Aim of the exercise:
Give every entry below again, exactly as written, and skip the images.

Scene difference descriptions:
■ ■ ■ ■ ■
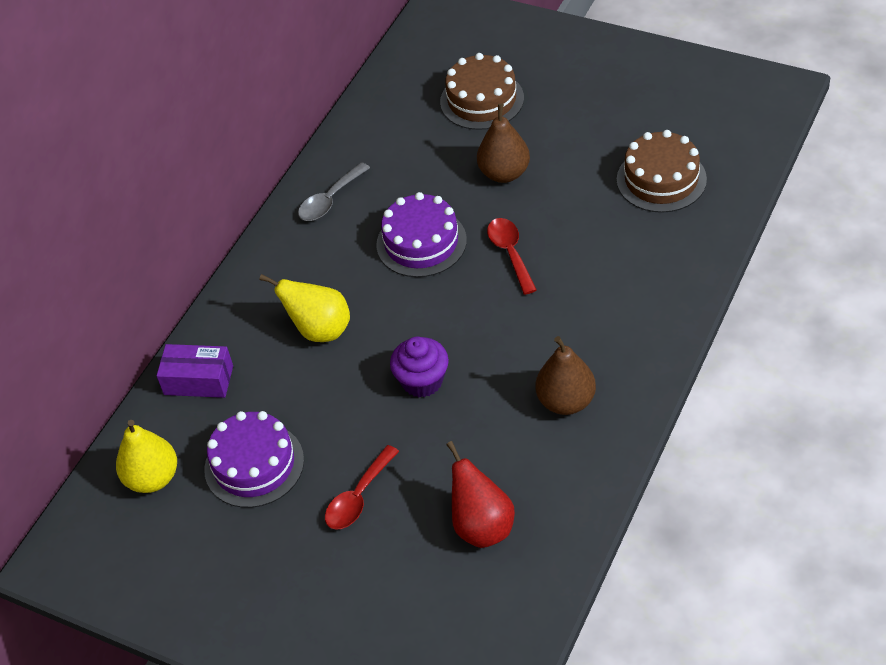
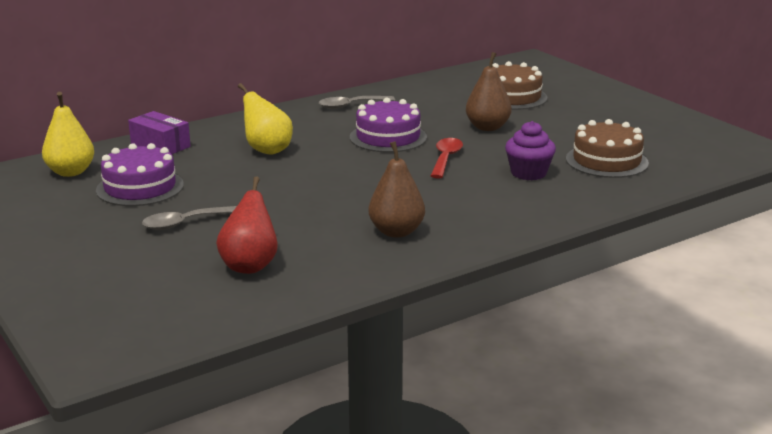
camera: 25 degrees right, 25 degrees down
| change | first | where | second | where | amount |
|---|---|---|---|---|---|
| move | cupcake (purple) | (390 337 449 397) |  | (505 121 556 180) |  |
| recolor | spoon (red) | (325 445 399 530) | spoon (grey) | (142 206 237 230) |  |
■ ■ ■ ■ ■
Solution to this exercise:
camera: 25 degrees right, 25 degrees down
| change | first | where | second | where | amount |
|---|---|---|---|---|---|
| move | cupcake (purple) | (390 337 449 397) |  | (505 121 556 180) |  |
| recolor | spoon (red) | (325 445 399 530) | spoon (grey) | (142 206 237 230) |  |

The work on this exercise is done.